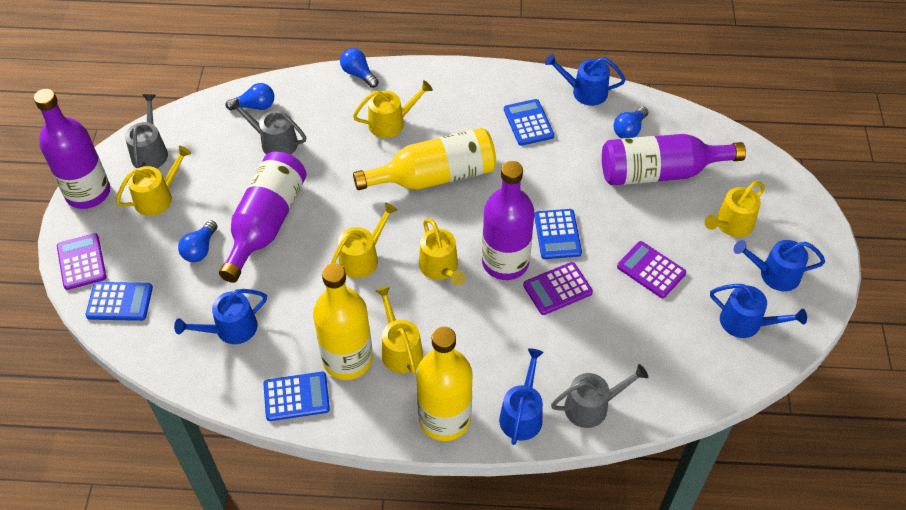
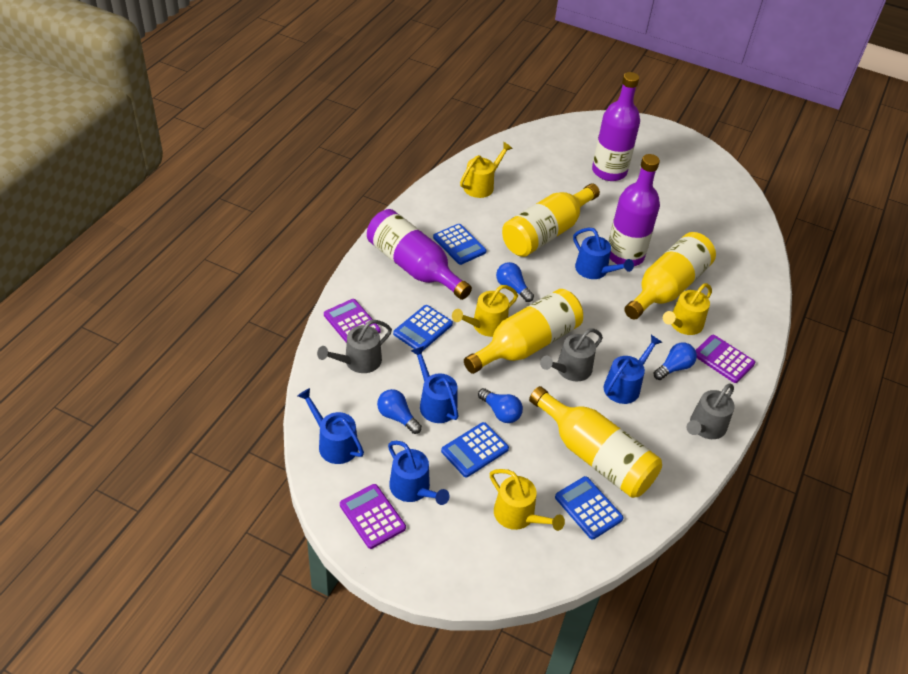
purple bottle: 4 -> 3
yellow bottle: 3 -> 4
yellow watering can: 6 -> 4

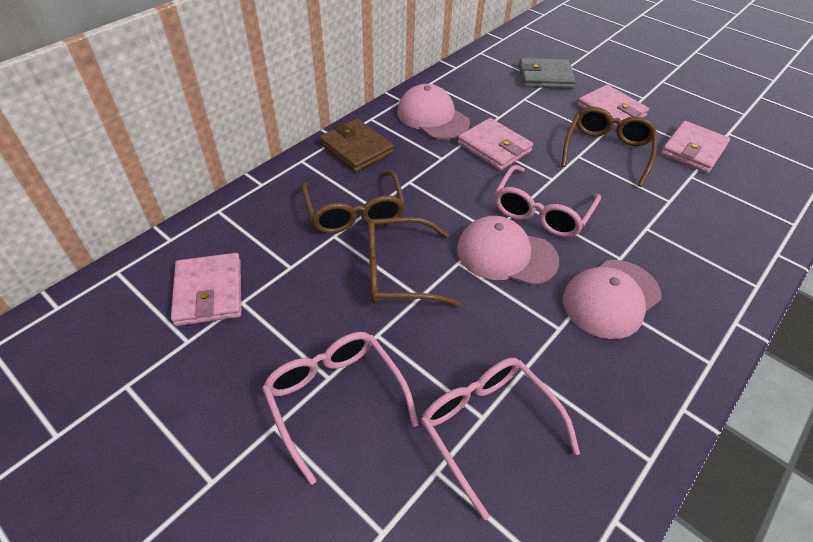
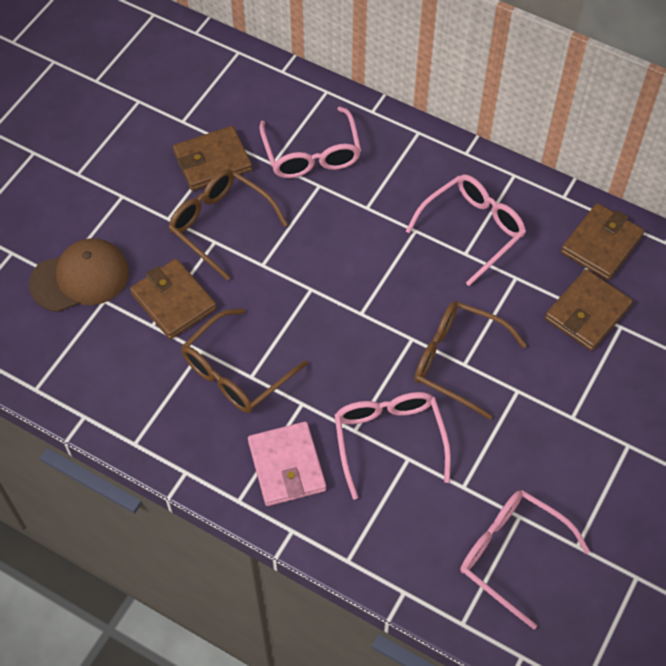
brown cap: 0 -> 1
brown wallet: 1 -> 4
grey wallet: 1 -> 0
pink cap: 3 -> 0
pink glasses: 3 -> 4
pink wallet: 4 -> 1

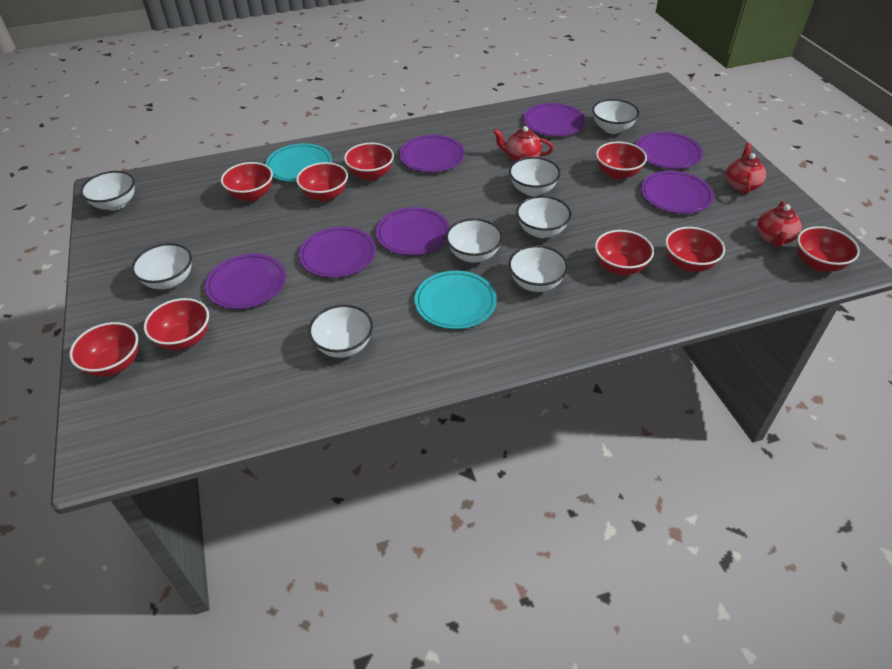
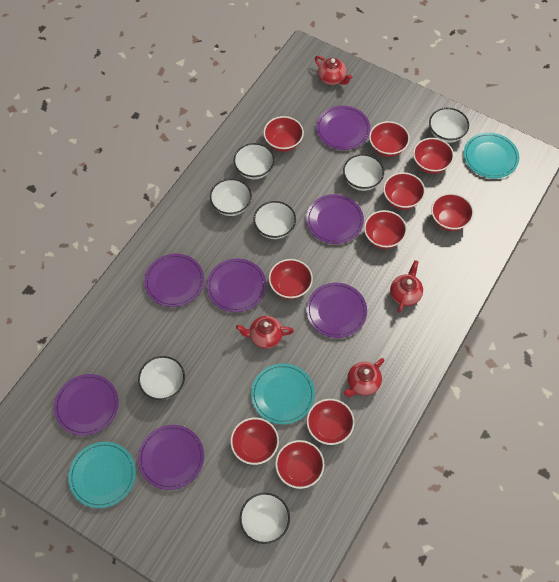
red bowl: 9 -> 10
red teapot: 3 -> 4
turquoise plate: 2 -> 3
white bowl: 8 -> 7

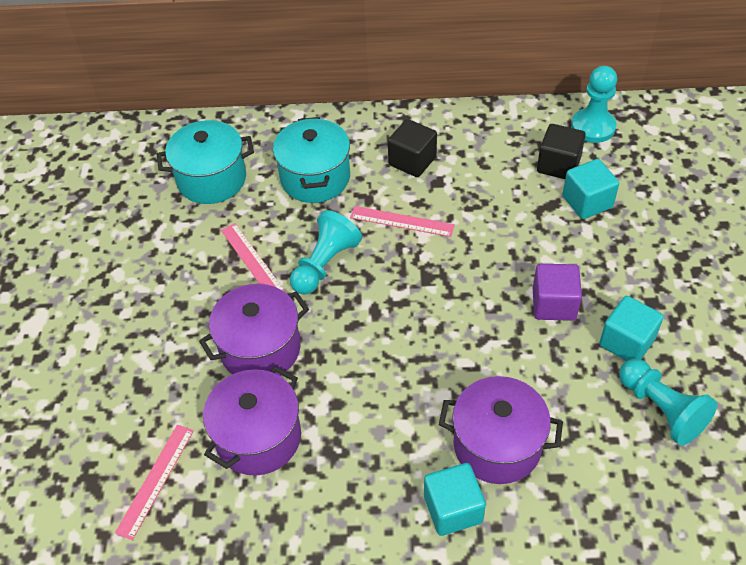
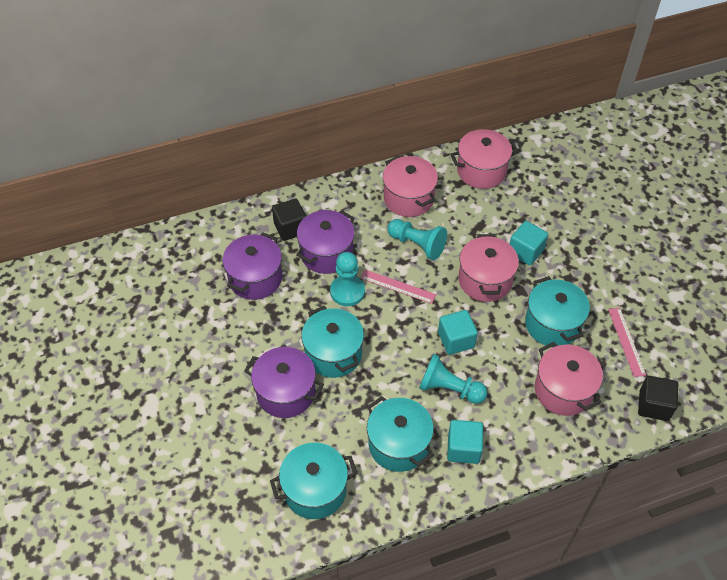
pink pot: 0 -> 4
pink ruler: 3 -> 2
purple cube: 1 -> 0
turquoise pot: 2 -> 4

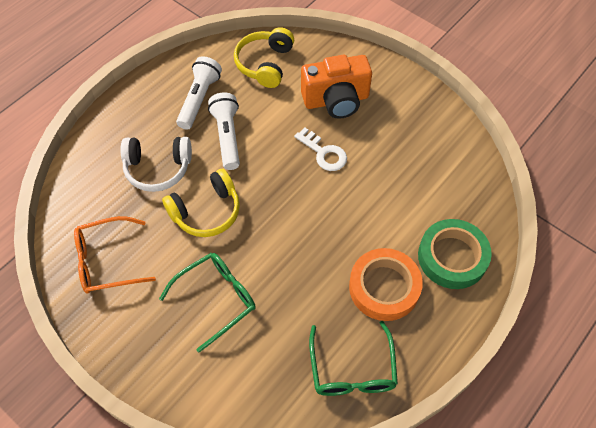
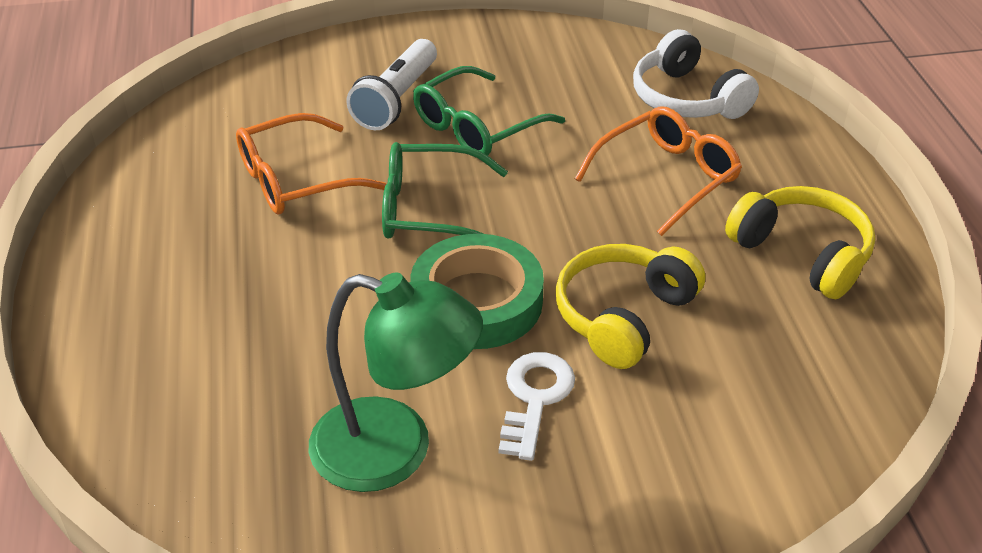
green lamp: 0 -> 1
orange camera: 1 -> 0
orange glasses: 1 -> 2
orange tape: 1 -> 0
white flashlight: 2 -> 1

# # #

* TASK DETAILS *
Could you set down exactly, and only, the lines from the line containing "pink cap: 3 -> 0" through the last line of the records, both included, without the pictures?

* ANSWER FOR THIS EXERCISE *
pink cap: 3 -> 0
pink glasses: 3 -> 4
pink wallet: 4 -> 1

red bowl: 9 -> 10
red teapot: 3 -> 4
turquoise plate: 2 -> 3
white bowl: 8 -> 7

pink pot: 0 -> 4
pink ruler: 3 -> 2
purple cube: 1 -> 0
turquoise pot: 2 -> 4

green lamp: 0 -> 1
orange camera: 1 -> 0
orange glasses: 1 -> 2
orange tape: 1 -> 0
white flashlight: 2 -> 1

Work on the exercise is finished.